* TASK INSTRUCTIONS
Only an exact copy of the records, from the line with "orange brick J7" through the last line, is wanted.

Spatial object tracking data:
******************************
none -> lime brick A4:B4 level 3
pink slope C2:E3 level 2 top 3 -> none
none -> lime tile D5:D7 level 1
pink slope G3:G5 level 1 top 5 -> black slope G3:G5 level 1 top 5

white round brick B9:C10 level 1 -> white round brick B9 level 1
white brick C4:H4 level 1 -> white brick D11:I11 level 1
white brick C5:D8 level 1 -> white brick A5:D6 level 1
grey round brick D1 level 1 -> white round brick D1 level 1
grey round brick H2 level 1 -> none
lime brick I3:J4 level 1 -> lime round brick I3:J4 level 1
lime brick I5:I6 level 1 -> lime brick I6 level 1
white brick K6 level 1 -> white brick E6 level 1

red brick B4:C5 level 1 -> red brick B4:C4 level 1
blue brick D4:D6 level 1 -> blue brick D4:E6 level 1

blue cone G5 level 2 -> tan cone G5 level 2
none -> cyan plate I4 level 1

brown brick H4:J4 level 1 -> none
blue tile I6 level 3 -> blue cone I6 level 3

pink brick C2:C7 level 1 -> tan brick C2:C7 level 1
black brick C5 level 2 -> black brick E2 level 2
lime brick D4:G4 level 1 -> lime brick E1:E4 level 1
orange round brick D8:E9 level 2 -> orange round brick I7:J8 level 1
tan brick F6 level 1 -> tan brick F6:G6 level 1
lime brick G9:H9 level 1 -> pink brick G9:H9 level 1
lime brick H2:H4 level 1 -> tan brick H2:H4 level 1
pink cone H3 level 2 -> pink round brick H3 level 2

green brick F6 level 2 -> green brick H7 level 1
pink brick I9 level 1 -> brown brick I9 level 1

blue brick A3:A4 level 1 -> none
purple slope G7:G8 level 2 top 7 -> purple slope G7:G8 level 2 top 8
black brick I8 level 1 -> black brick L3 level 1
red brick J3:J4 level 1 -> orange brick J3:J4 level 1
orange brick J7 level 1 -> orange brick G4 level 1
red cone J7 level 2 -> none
******************************
* SOLUTION TO THIS EXERCISE
orange brick J7 level 1 -> orange brick G4 level 1
red cone J7 level 2 -> none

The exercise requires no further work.